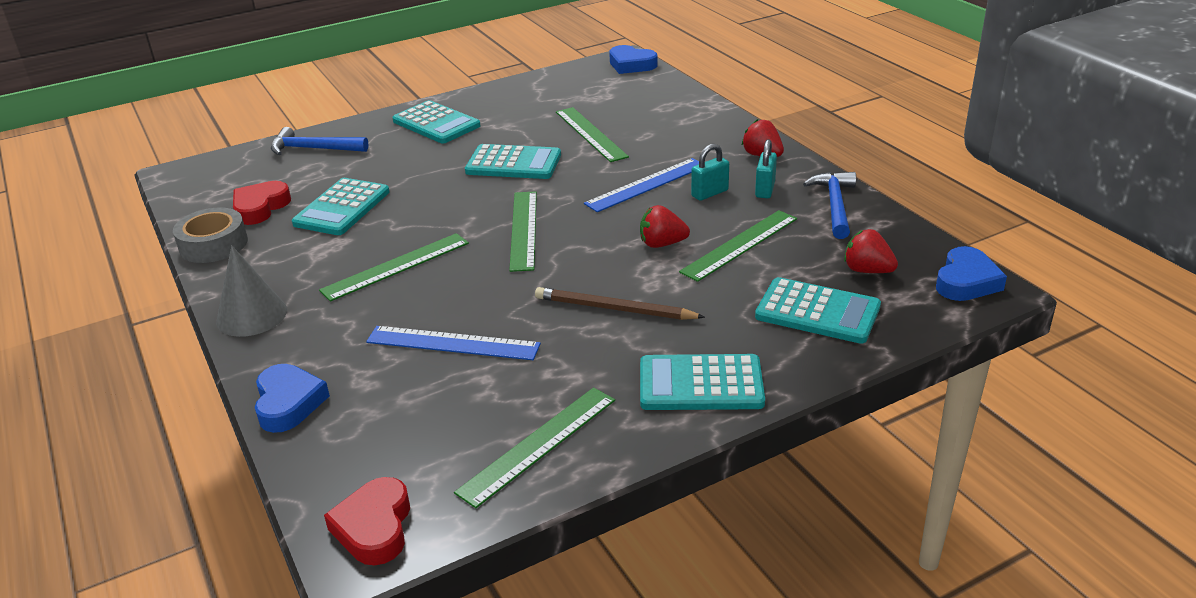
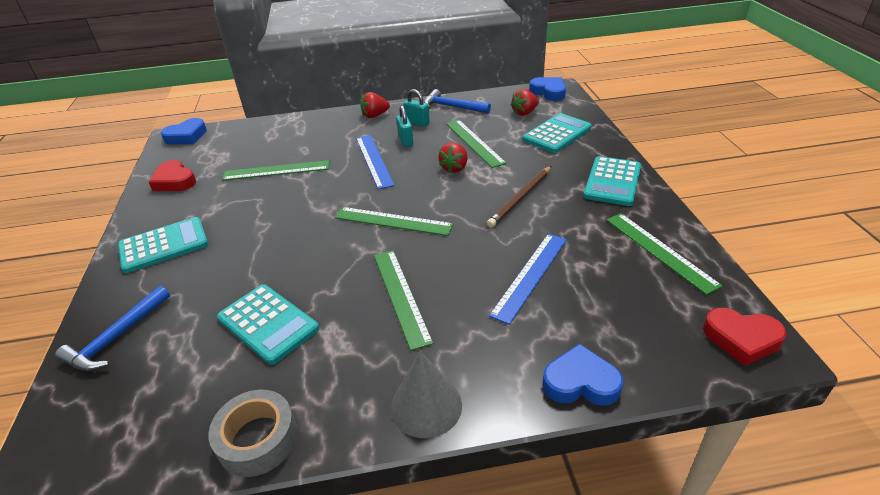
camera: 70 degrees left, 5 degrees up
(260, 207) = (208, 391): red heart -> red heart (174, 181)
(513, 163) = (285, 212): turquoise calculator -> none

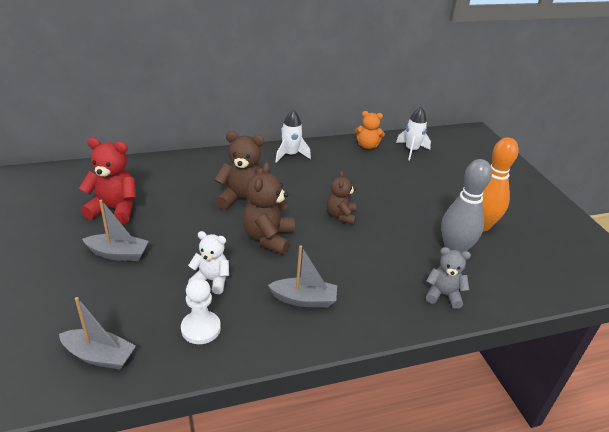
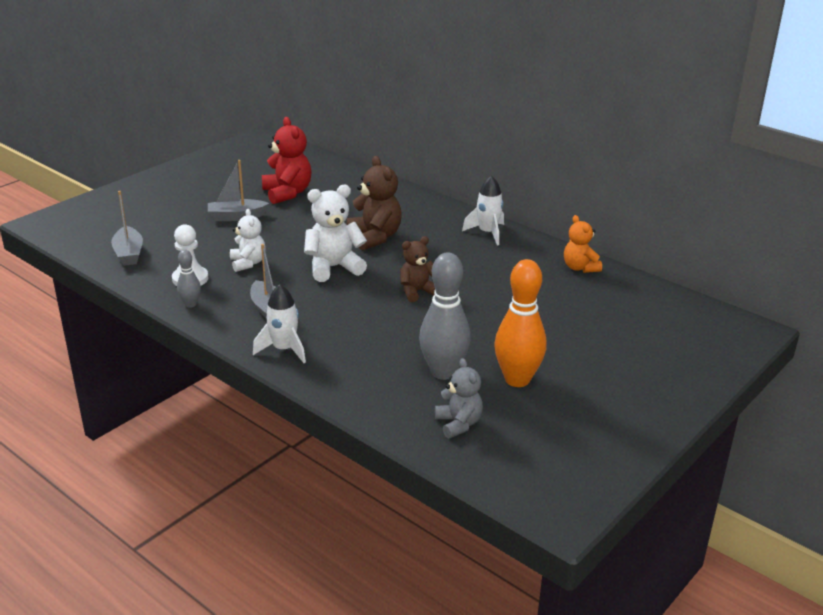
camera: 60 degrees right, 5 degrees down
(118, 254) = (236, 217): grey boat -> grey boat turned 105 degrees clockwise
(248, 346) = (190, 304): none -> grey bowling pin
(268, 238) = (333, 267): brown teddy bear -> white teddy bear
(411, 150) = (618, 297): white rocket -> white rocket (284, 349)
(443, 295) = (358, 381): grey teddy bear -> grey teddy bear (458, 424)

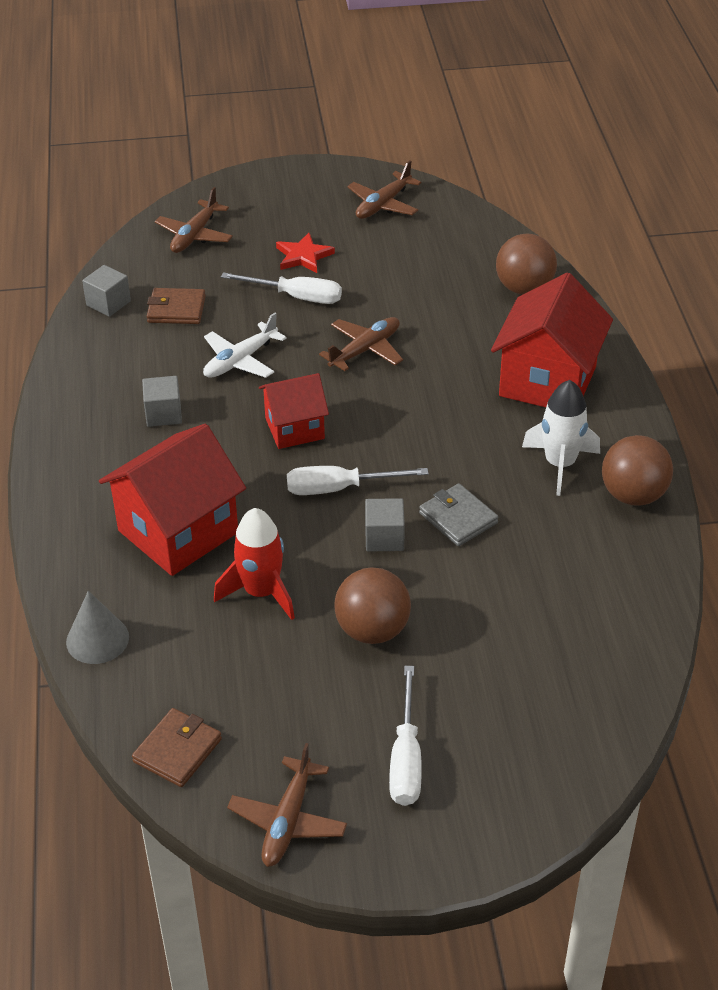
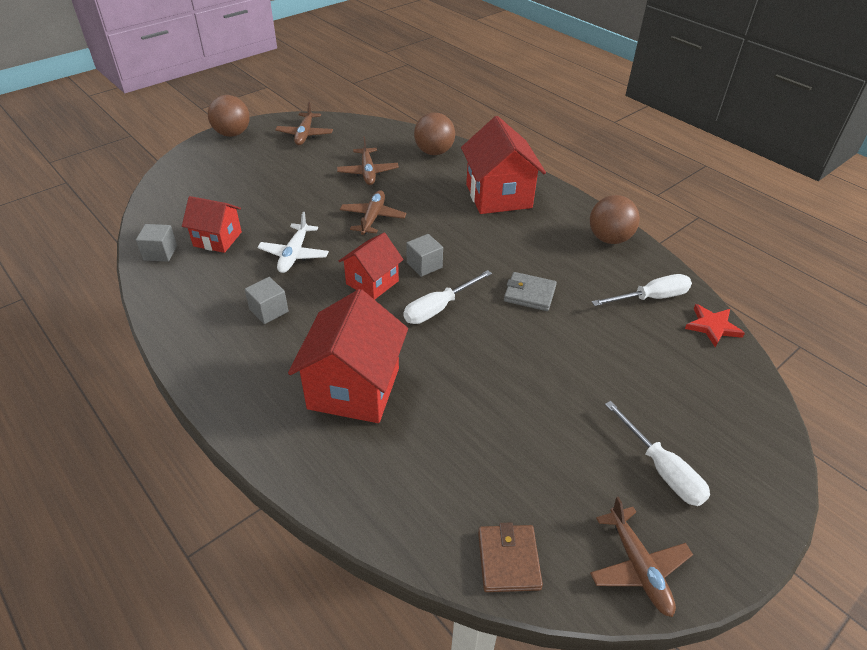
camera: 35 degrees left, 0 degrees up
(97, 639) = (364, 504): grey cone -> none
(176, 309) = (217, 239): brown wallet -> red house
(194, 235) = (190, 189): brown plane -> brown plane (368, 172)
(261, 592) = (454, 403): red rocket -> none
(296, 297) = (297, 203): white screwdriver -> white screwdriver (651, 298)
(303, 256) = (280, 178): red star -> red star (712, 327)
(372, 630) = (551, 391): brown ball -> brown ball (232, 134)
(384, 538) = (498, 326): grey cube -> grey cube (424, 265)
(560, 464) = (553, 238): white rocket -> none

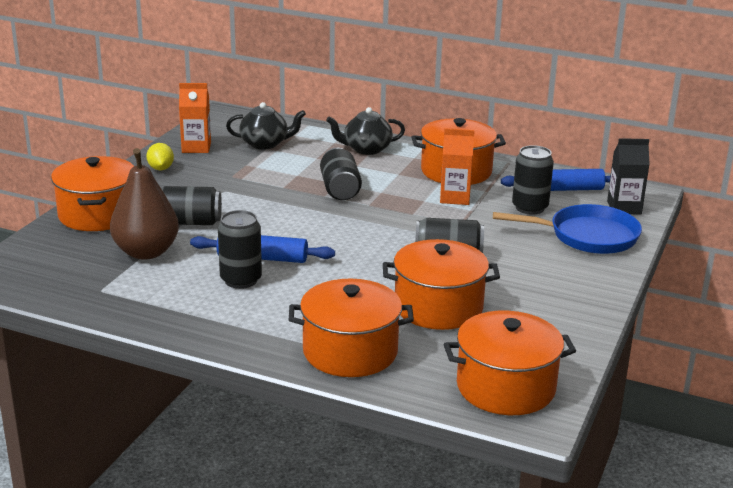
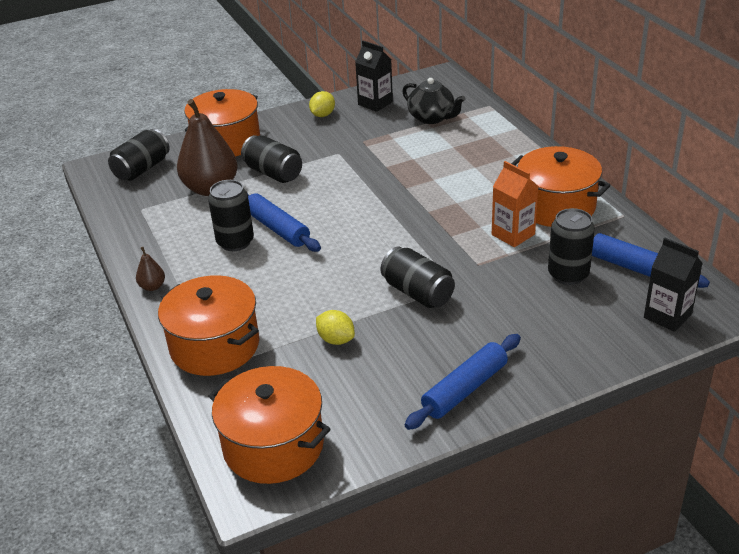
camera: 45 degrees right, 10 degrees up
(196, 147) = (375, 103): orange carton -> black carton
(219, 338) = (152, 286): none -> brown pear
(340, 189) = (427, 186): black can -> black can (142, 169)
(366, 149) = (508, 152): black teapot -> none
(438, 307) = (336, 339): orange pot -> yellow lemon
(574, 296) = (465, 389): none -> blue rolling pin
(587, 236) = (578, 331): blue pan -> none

What you will do:
Once the line containing "camera: 35 degrees left, 0 degrees up" has been copied, stop; everything from the first line of the data up to it must be copied exactly, without pictures.

Completed exercise:
camera: 70 degrees left, 5 degrees up
(260, 207) = (208, 391): red heart -> red heart (174, 181)
(513, 163) = (285, 212): turquoise calculator -> none

camera: 60 degrees right, 5 degrees down
(118, 254) = (236, 217): grey boat -> grey boat turned 105 degrees clockwise
(248, 346) = (190, 304): none -> grey bowling pin
(268, 238) = (333, 267): brown teddy bear -> white teddy bear
(411, 150) = (618, 297): white rocket -> white rocket (284, 349)
(443, 295) = (358, 381): grey teddy bear -> grey teddy bear (458, 424)

camera: 35 degrees left, 0 degrees up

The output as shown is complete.